▶ Exercise prompt: From the data below, set down exactly the lines between the one holding "in_first: [773, 130, 848, 246]" and the one holding "now: RosePinkToyRocket", inclusive, and no others.

───── Records shown ─────

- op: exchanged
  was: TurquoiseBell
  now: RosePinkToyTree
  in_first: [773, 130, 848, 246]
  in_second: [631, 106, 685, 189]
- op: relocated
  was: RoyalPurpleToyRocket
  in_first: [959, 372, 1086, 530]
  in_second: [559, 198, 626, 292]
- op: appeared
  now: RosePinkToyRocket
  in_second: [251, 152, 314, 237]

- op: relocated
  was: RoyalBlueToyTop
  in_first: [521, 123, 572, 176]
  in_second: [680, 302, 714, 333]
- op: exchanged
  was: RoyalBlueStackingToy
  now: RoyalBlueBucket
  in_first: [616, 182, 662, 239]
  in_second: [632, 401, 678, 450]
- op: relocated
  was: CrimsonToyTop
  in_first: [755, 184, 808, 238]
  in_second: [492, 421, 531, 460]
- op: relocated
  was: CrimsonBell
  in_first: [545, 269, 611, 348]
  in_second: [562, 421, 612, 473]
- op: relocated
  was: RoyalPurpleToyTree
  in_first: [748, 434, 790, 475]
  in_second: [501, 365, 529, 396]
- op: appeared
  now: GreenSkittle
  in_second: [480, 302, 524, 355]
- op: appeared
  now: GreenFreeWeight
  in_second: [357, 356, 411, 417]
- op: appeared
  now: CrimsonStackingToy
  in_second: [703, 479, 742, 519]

─────
───── Records shown ─────

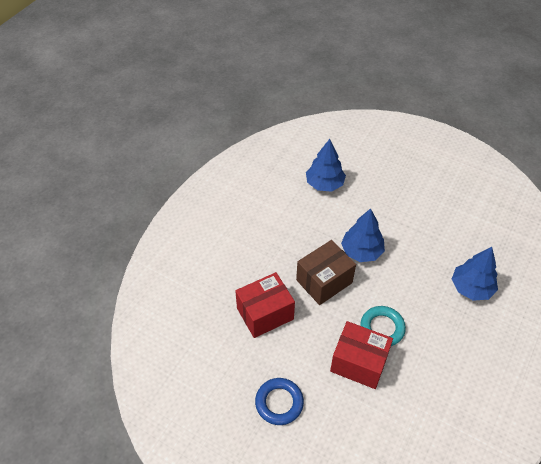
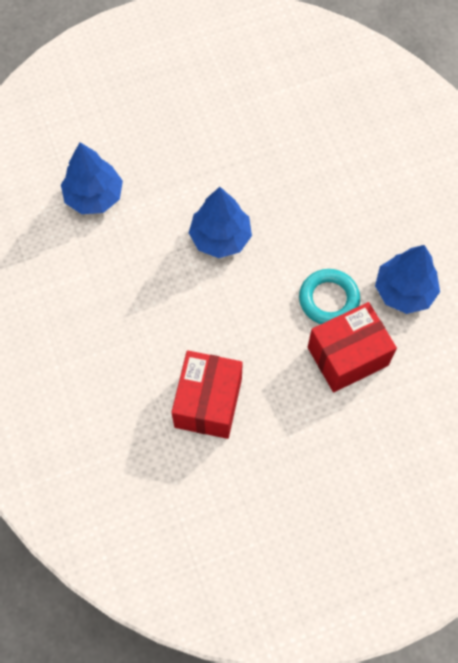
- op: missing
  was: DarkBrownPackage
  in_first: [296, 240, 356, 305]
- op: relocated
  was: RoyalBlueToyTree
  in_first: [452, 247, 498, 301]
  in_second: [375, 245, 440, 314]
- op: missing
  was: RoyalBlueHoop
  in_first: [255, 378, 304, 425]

─────

▶ Answer space:
  in_first: [773, 130, 848, 246]
  in_second: [631, 106, 685, 189]
- op: relocated
  was: RoyalPurpleToyRocket
  in_first: [959, 372, 1086, 530]
  in_second: [559, 198, 626, 292]
- op: appeared
  now: RosePinkToyRocket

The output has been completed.